Problem details - For the data that follows, report how many lines contain the word "grey", and nothing else.

Record excerpts -
##############################

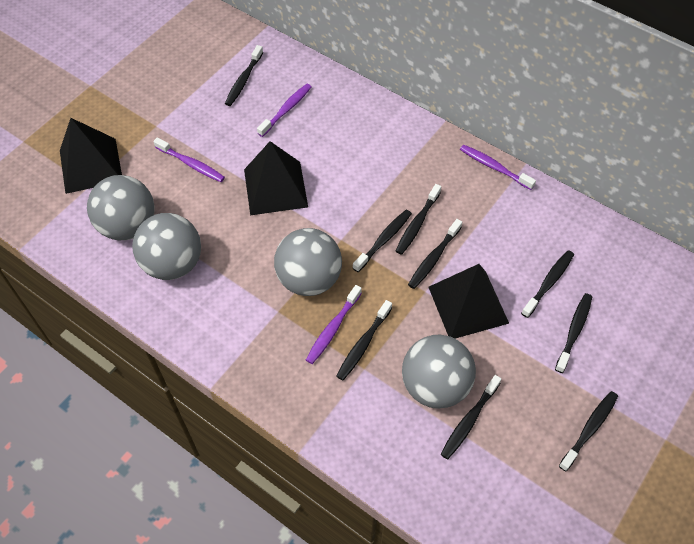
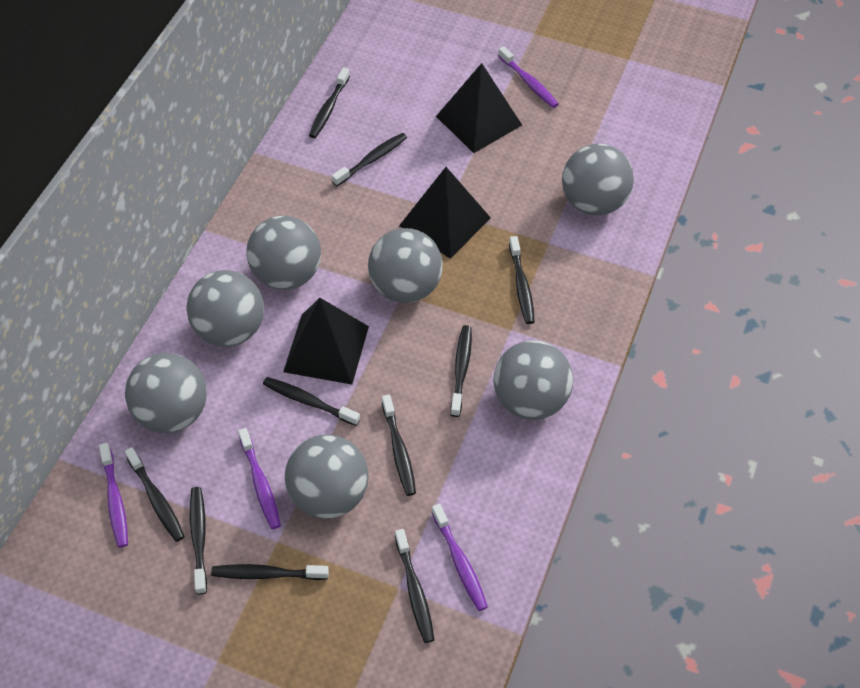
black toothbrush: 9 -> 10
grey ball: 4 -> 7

##############################

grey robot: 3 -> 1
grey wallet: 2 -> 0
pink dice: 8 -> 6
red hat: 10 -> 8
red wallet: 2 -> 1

##############################

Expected answer - 3